DATA PROVIDED START
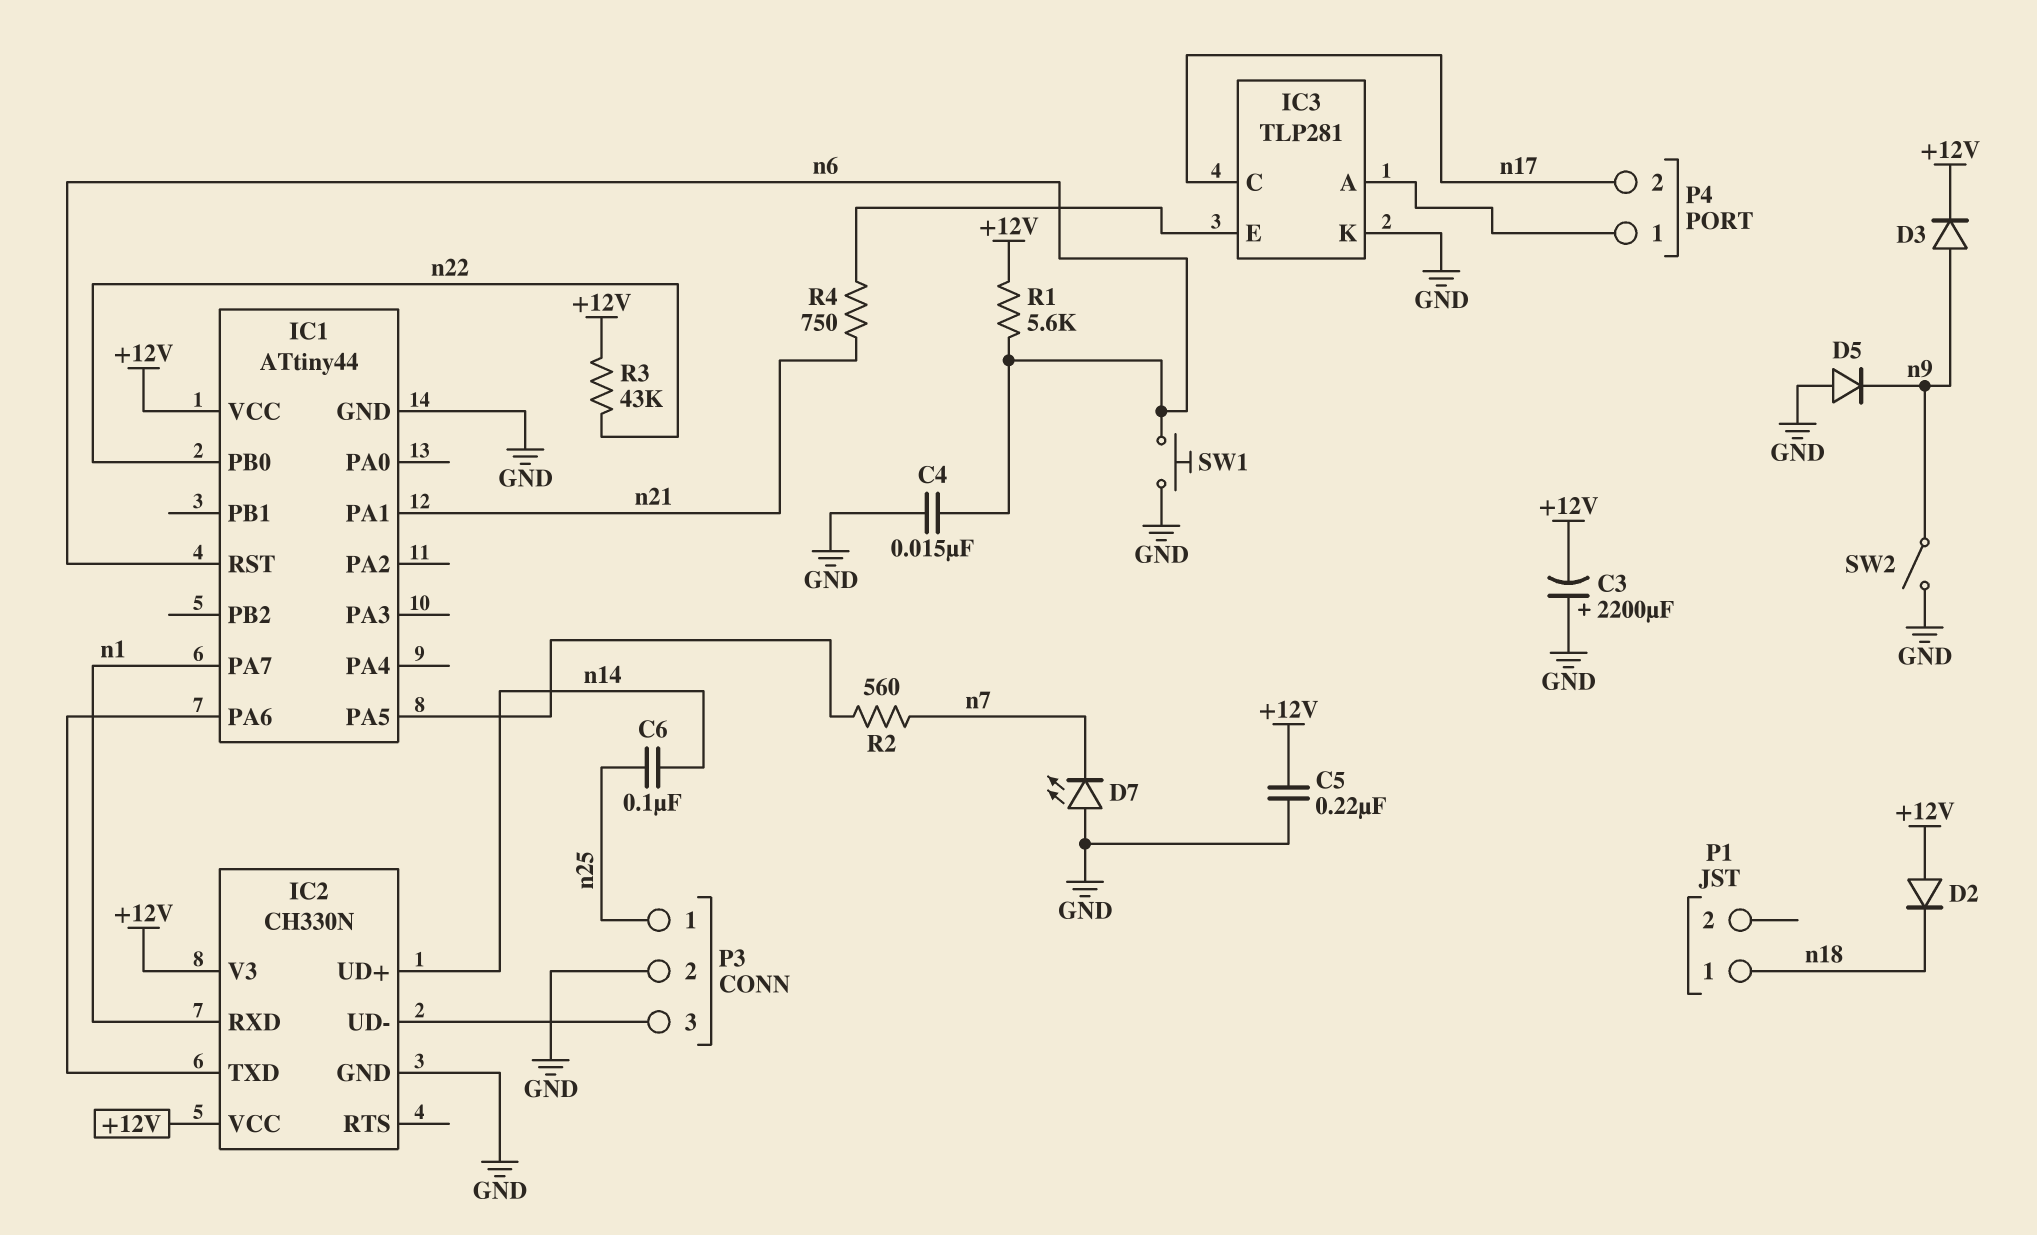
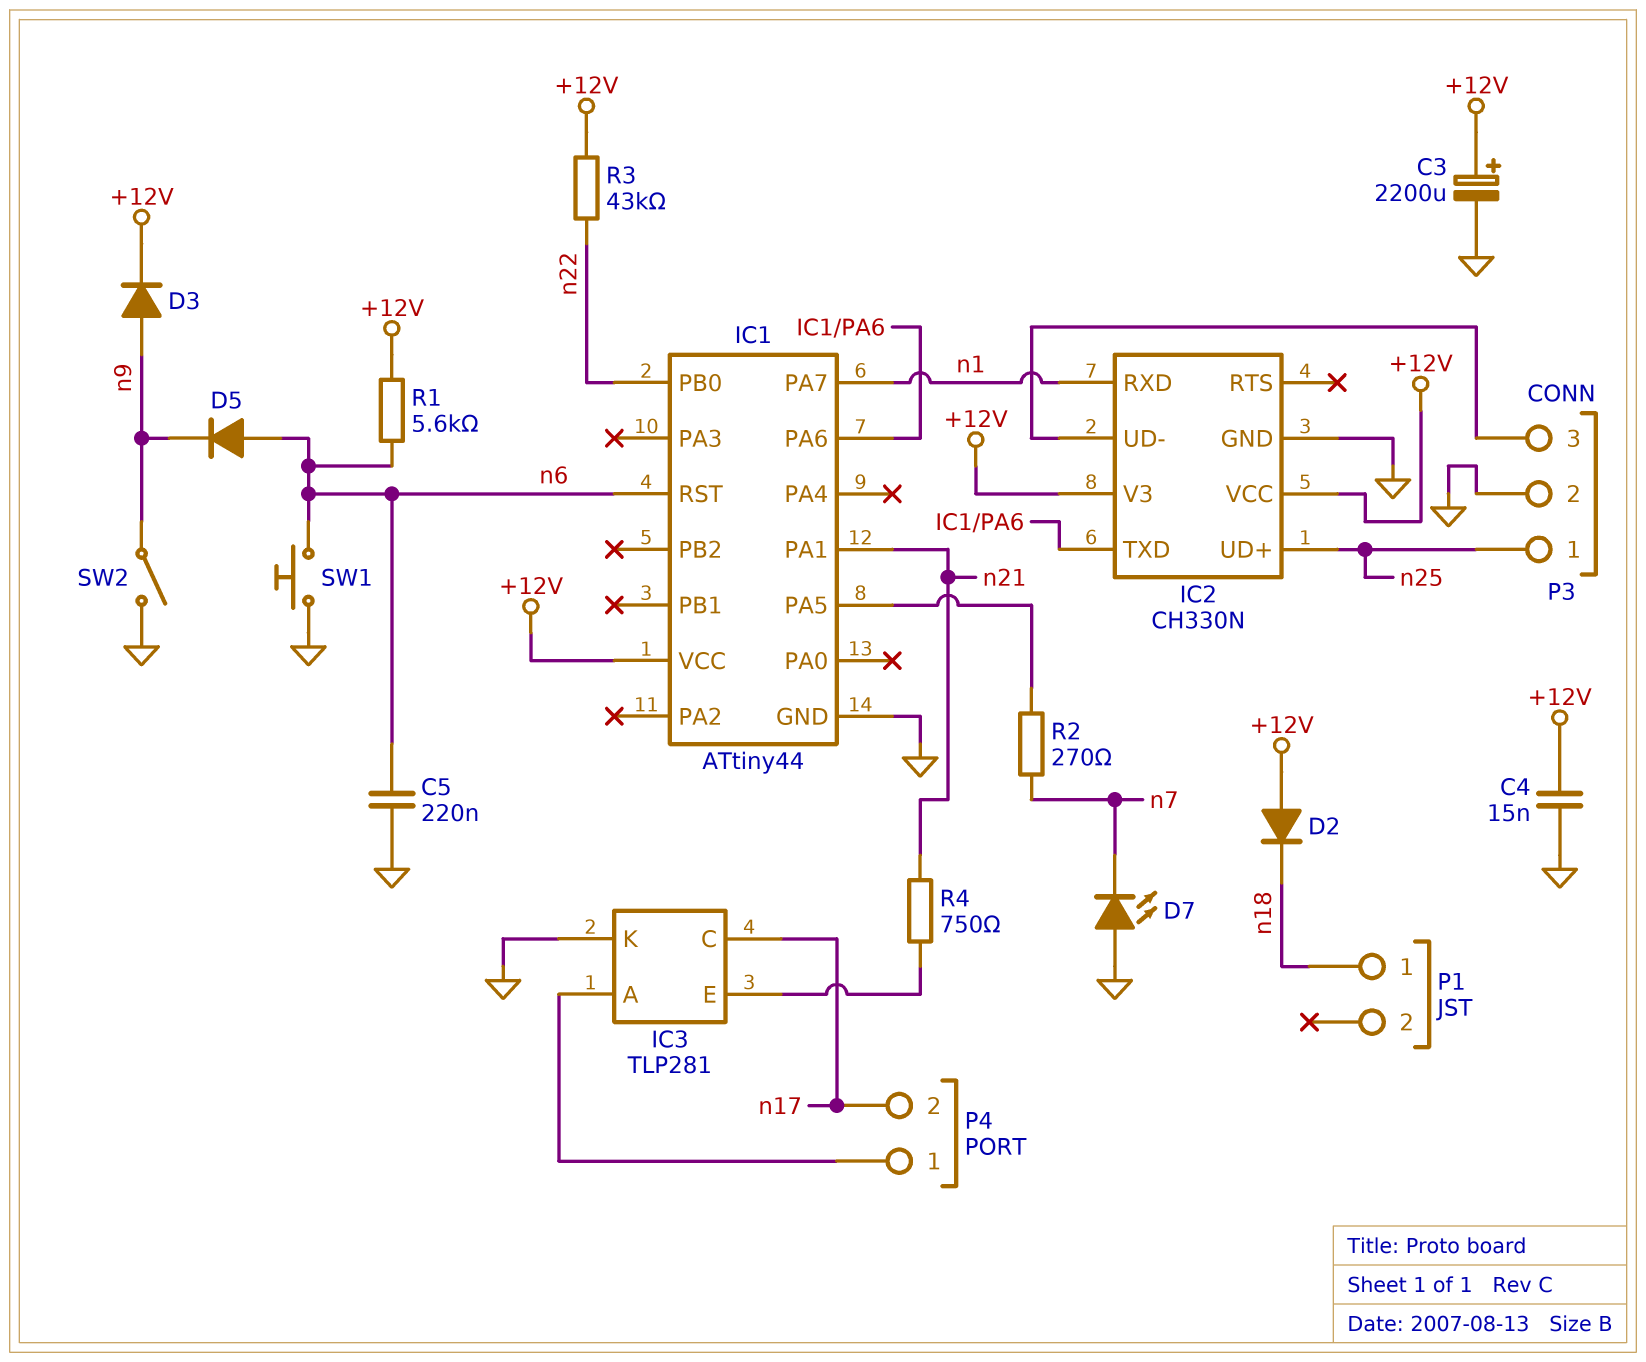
C3: 2200uF (plus GND, minus +12V) -> 2200uF (plus +12V, minus GND)
C4: 15nF (GND, n6) -> 15nF (+12V, GND)
C5: 220nF (+12V, GND) -> 220nF (GND, n6)
C6: 100nF (n14, n25) -> none
D5: diode (A GND, K n9) -> diode (A n6, K n9)
IC2 pin UD+: n14 -> n25
R2: 560 (IC1/PA5, n7) -> 270 (IC1/PA5, n7)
DATA PROVIDED END
- _EXERCISE BRIEF_
The result should be every entry, word for word, and no pictures.

- _FINISHED EXERCISE_
C3: 2200uF (plus GND, minus +12V) -> 2200uF (plus +12V, minus GND)
C4: 15nF (GND, n6) -> 15nF (+12V, GND)
C5: 220nF (+12V, GND) -> 220nF (GND, n6)
C6: 100nF (n14, n25) -> none
D5: diode (A GND, K n9) -> diode (A n6, K n9)
IC2 pin UD+: n14 -> n25
R2: 560 (IC1/PA5, n7) -> 270 (IC1/PA5, n7)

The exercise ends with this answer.